# Work instructions
Would you transcribe the entries below, beginning at the line with "purple square: (445, 258)" and ending after the line with "red semicircle: (26, 77)", exactly, with no picture and nothing more?

◇ ◇ ◇

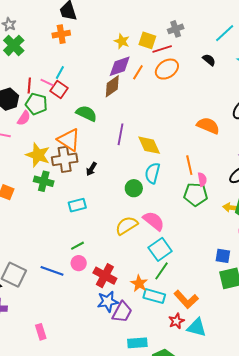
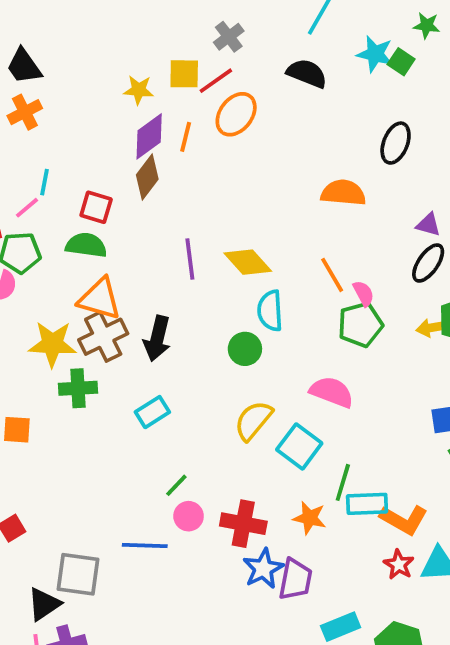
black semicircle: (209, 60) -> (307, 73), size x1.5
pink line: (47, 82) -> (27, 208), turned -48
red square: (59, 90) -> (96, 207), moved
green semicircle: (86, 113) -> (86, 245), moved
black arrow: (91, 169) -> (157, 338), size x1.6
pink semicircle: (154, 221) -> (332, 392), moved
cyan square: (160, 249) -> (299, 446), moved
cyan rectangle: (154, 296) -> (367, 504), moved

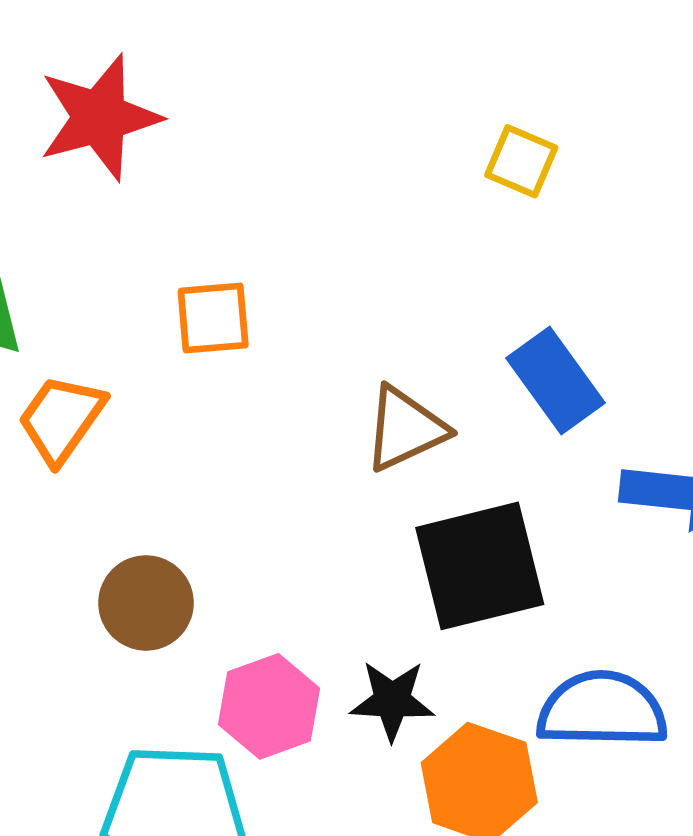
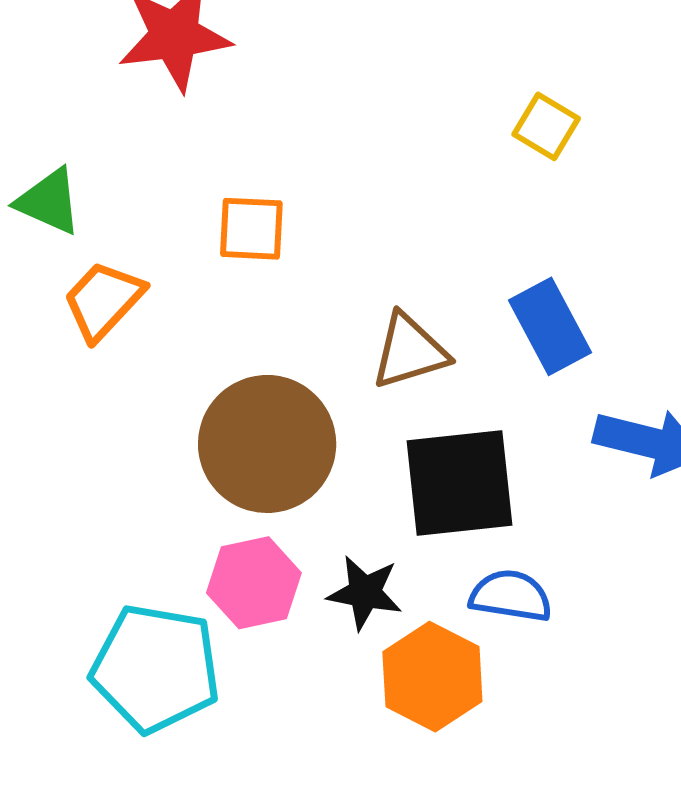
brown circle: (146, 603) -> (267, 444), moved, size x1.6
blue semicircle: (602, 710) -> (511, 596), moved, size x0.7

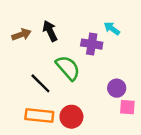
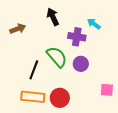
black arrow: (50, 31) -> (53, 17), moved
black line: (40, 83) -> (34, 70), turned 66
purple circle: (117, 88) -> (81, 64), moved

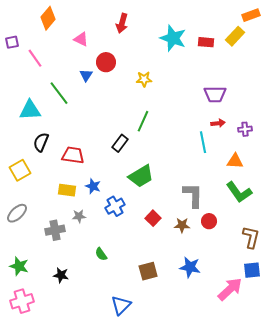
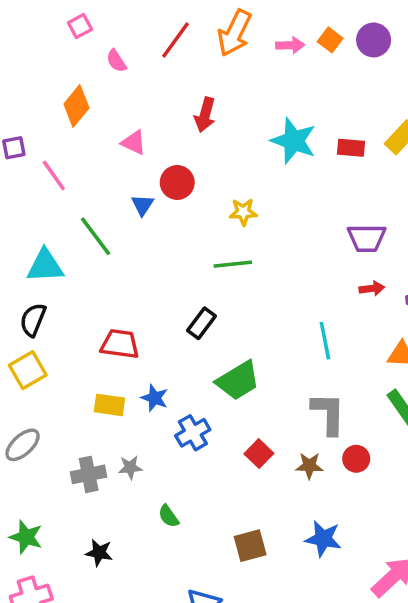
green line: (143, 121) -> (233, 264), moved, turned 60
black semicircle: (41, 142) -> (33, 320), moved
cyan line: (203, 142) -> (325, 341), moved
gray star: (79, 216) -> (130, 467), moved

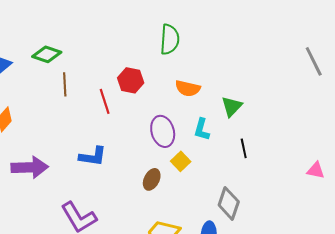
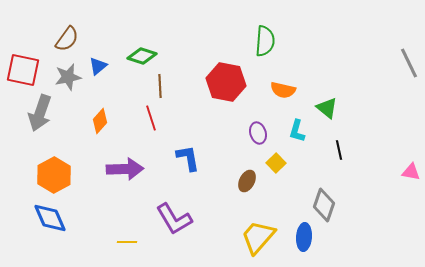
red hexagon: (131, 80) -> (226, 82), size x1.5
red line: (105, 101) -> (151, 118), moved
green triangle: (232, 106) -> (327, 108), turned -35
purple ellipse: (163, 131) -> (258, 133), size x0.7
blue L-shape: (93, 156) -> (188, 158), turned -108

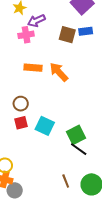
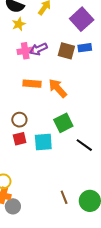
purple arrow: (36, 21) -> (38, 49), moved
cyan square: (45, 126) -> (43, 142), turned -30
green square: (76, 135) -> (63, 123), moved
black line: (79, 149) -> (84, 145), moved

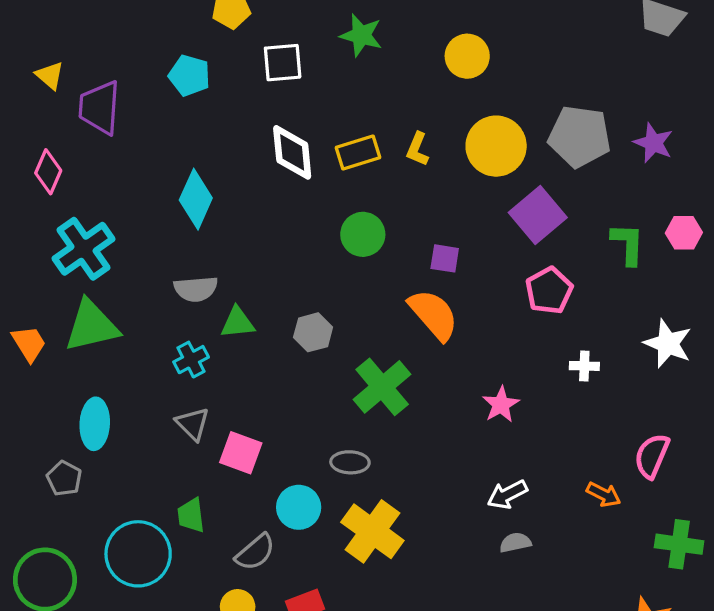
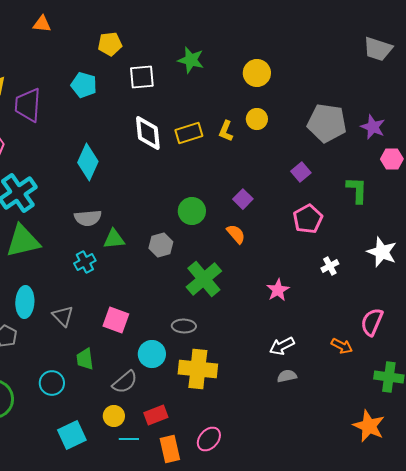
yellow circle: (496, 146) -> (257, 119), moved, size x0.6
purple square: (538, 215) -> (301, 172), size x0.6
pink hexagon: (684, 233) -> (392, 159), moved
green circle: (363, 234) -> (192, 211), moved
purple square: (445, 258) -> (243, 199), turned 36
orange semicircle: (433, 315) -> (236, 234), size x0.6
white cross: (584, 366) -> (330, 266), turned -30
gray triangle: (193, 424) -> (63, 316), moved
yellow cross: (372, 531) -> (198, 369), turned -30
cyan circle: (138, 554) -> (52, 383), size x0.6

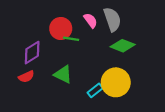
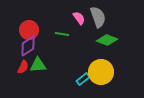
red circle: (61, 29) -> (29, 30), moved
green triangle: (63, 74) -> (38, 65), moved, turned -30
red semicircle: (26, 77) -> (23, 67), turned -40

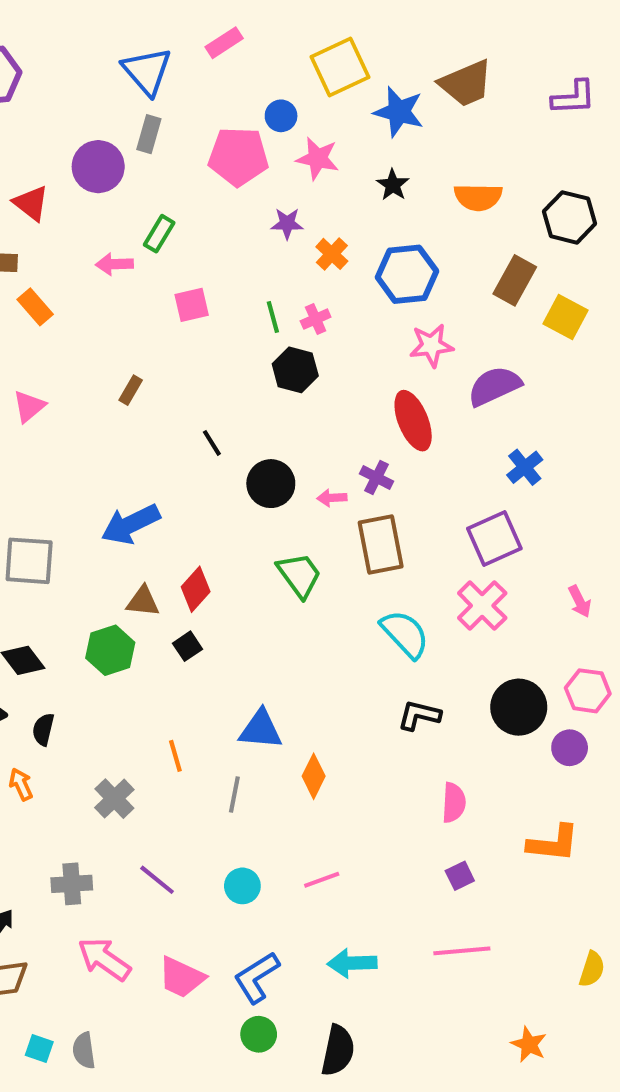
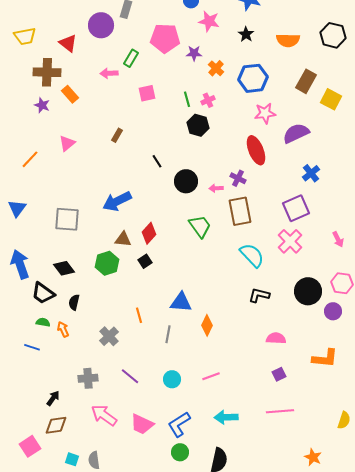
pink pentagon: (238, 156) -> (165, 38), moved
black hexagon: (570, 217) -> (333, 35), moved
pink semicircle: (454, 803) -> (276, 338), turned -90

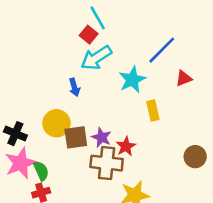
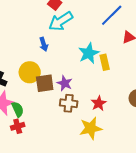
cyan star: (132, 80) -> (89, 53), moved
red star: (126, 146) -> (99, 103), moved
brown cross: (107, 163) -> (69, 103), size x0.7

◇ ◇ ◇

# Answer for this exercise
purple square: (445, 258) -> (243, 199), turned 36
orange semicircle: (433, 315) -> (236, 234), size x0.6
white cross: (584, 366) -> (330, 266), turned -30
gray triangle: (193, 424) -> (63, 316), moved
yellow cross: (372, 531) -> (198, 369), turned -30
cyan circle: (138, 554) -> (52, 383), size x0.6

red circle: (61, 29) -> (29, 30), moved
green triangle: (63, 74) -> (38, 65), moved, turned -30
red semicircle: (26, 77) -> (23, 67), turned -40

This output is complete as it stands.